── RECORDS PROVIDED ──
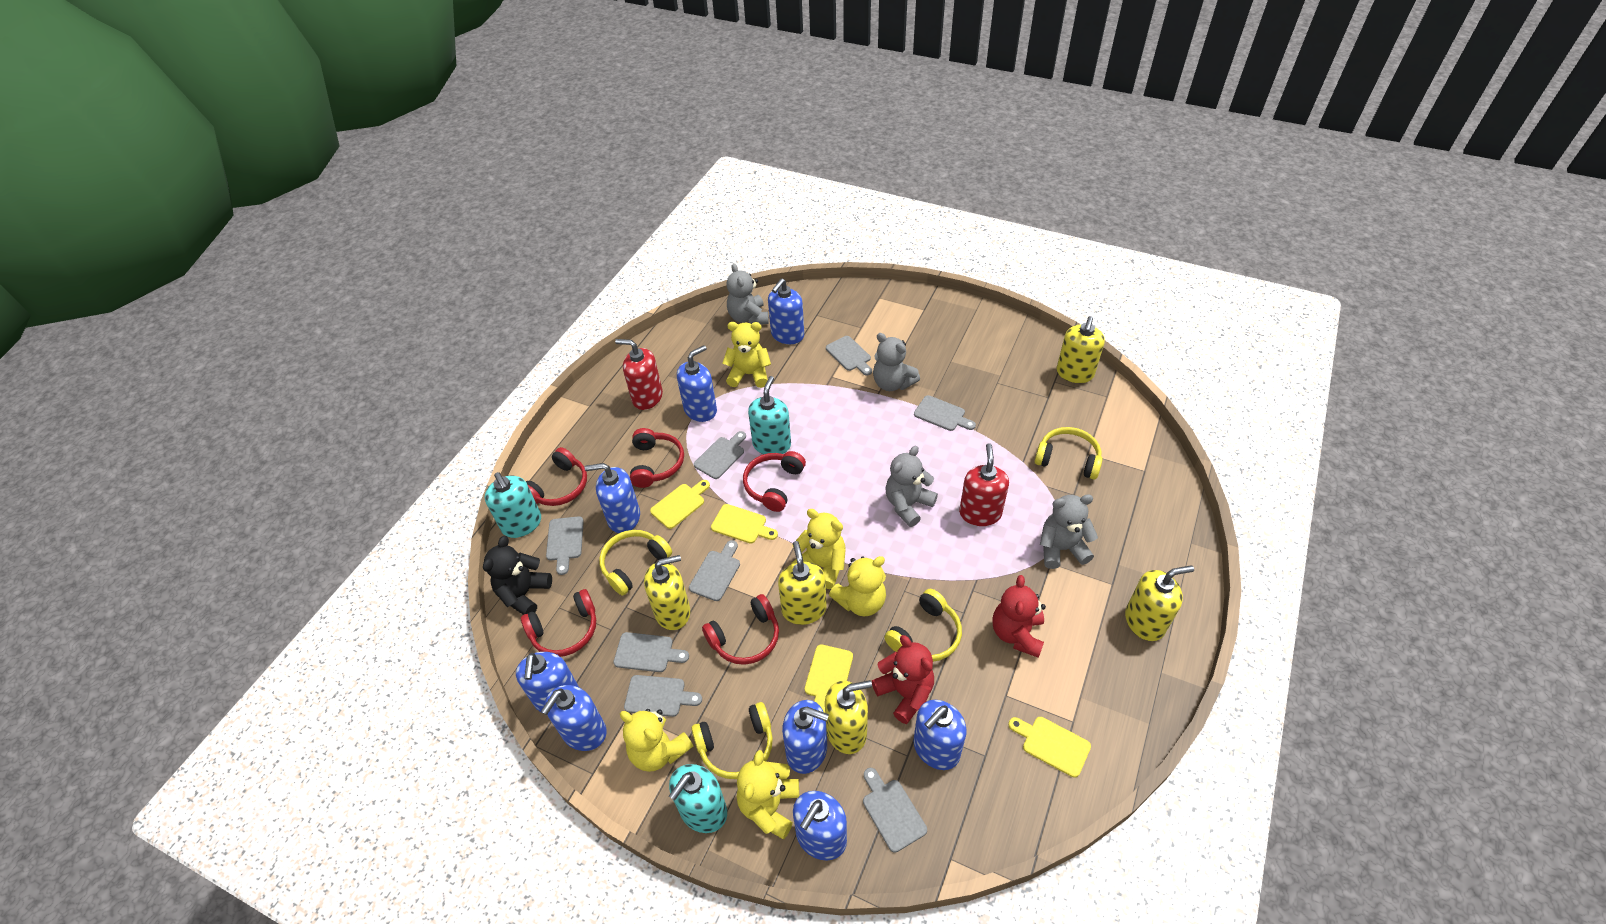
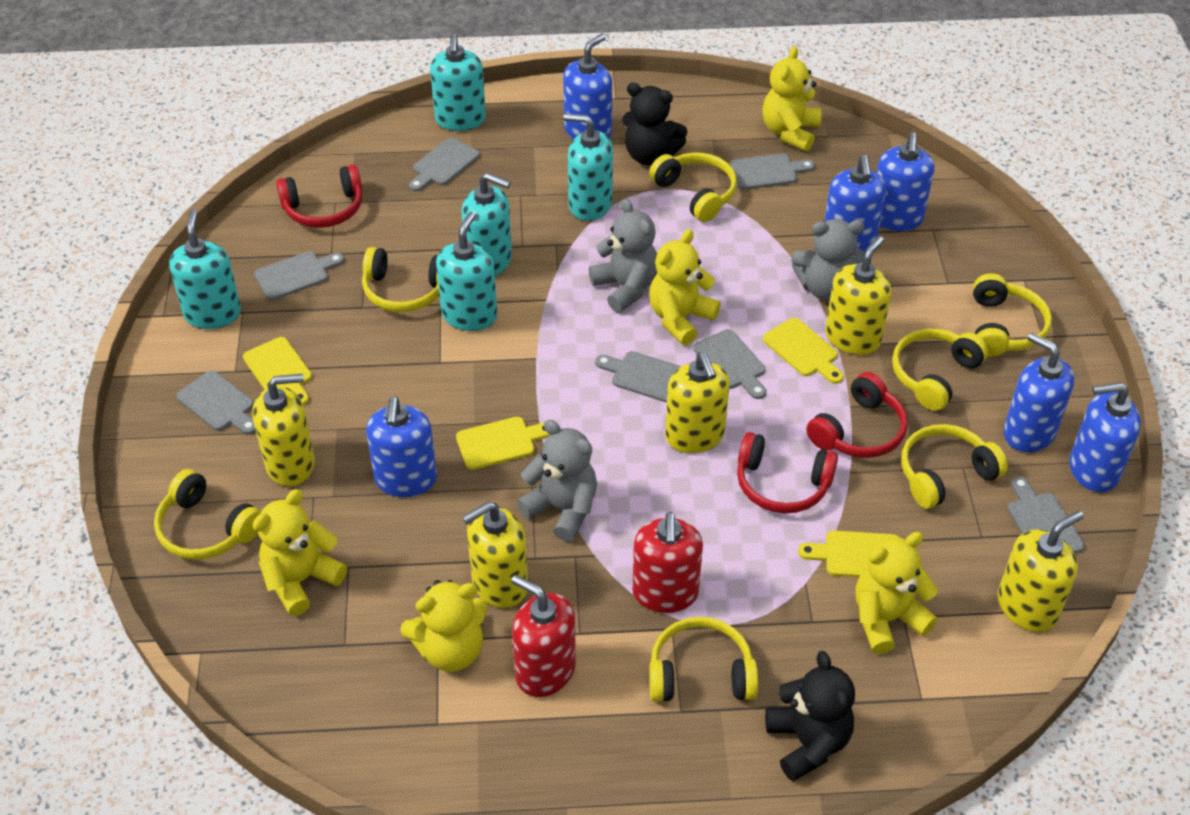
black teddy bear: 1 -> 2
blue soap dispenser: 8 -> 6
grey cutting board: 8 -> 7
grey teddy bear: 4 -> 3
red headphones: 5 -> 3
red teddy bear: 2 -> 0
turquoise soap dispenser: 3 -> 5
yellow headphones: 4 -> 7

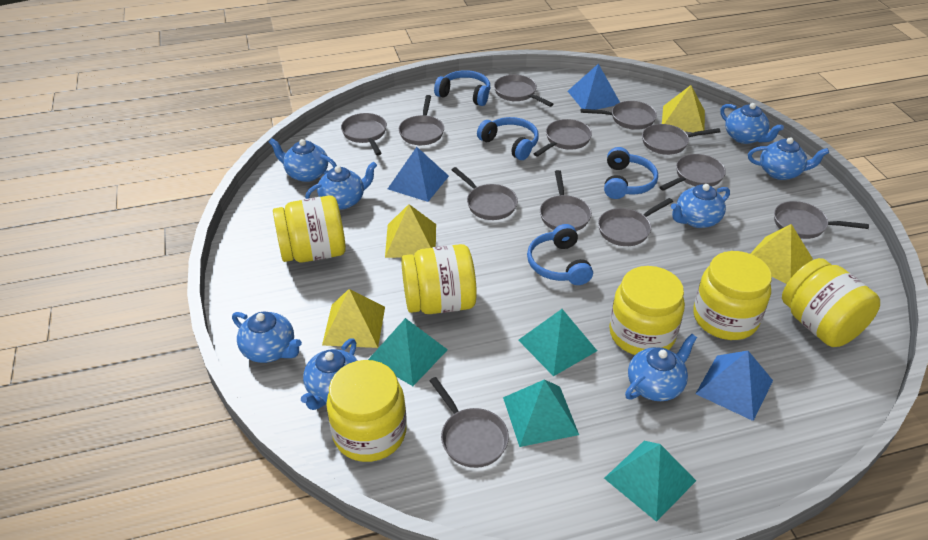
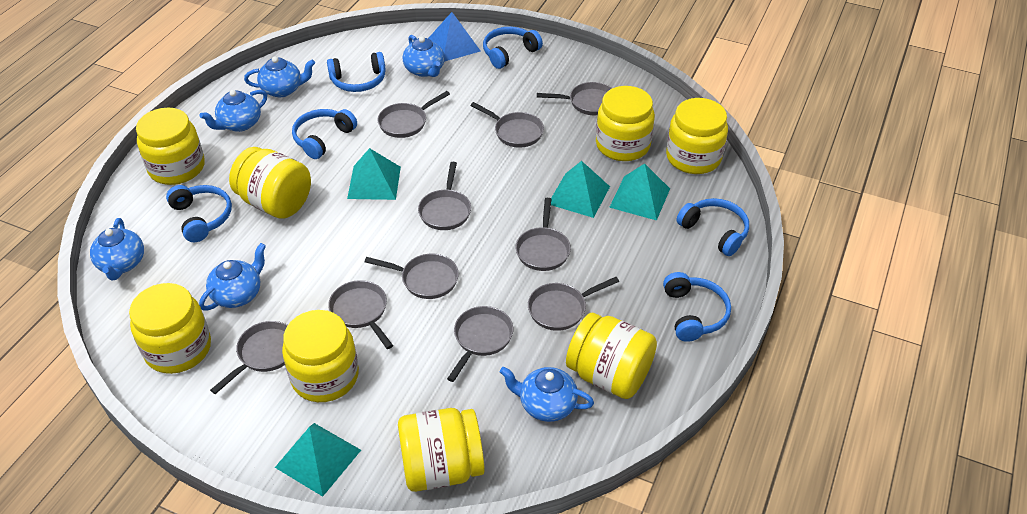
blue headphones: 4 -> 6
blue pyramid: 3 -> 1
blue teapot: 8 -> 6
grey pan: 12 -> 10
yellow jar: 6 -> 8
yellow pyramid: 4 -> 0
───
Repeat each line above exactly as it reads, omitting any pictures.

black teddy bear: 1 -> 2
blue soap dispenser: 8 -> 6
grey cutting board: 8 -> 7
grey teddy bear: 4 -> 3
red headphones: 5 -> 3
red teddy bear: 2 -> 0
turquoise soap dispenser: 3 -> 5
yellow headphones: 4 -> 7

blue headphones: 4 -> 6
blue pyramid: 3 -> 1
blue teapot: 8 -> 6
grey pan: 12 -> 10
yellow jar: 6 -> 8
yellow pyramid: 4 -> 0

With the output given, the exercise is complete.